Challenge: Reproduce every line of the listing below without changes, but omit the picture lines.

(Data records)
►

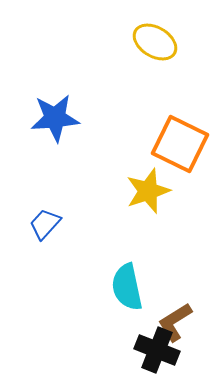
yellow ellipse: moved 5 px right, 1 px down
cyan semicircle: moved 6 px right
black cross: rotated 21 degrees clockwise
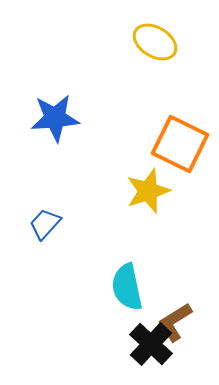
black cross: moved 6 px left, 6 px up; rotated 21 degrees clockwise
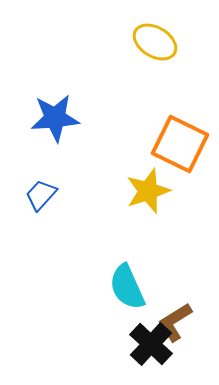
blue trapezoid: moved 4 px left, 29 px up
cyan semicircle: rotated 12 degrees counterclockwise
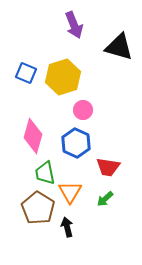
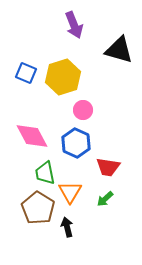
black triangle: moved 3 px down
pink diamond: moved 1 px left; rotated 44 degrees counterclockwise
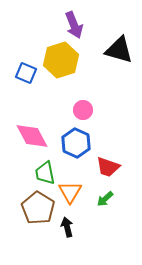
yellow hexagon: moved 2 px left, 17 px up
red trapezoid: rotated 10 degrees clockwise
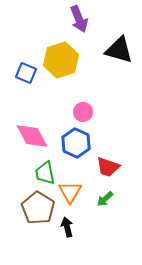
purple arrow: moved 5 px right, 6 px up
pink circle: moved 2 px down
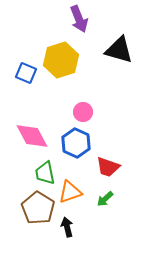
orange triangle: rotated 40 degrees clockwise
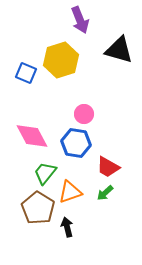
purple arrow: moved 1 px right, 1 px down
pink circle: moved 1 px right, 2 px down
blue hexagon: rotated 16 degrees counterclockwise
red trapezoid: rotated 10 degrees clockwise
green trapezoid: rotated 50 degrees clockwise
green arrow: moved 6 px up
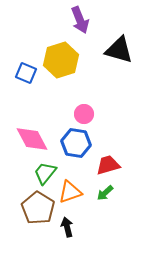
pink diamond: moved 3 px down
red trapezoid: moved 2 px up; rotated 135 degrees clockwise
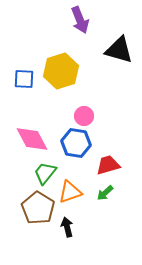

◄

Completed task:
yellow ellipse: moved 5 px right, 1 px down
cyan semicircle: moved 6 px right
black cross: rotated 21 degrees clockwise
black cross: moved 6 px left, 6 px up; rotated 21 degrees clockwise
blue trapezoid: moved 4 px left, 29 px up
cyan semicircle: rotated 12 degrees counterclockwise
black triangle: moved 3 px down
pink diamond: moved 1 px left; rotated 44 degrees counterclockwise
yellow hexagon: moved 2 px left, 17 px up
red trapezoid: rotated 10 degrees clockwise
purple arrow: moved 5 px right, 6 px up
pink circle: moved 2 px down
orange triangle: rotated 40 degrees clockwise
purple arrow: moved 1 px right, 1 px down
pink circle: moved 1 px right, 2 px down
blue hexagon: rotated 16 degrees counterclockwise
red trapezoid: rotated 10 degrees clockwise
green trapezoid: rotated 50 degrees clockwise
green arrow: moved 6 px up
pink diamond: moved 3 px down
red trapezoid: moved 2 px up; rotated 135 degrees clockwise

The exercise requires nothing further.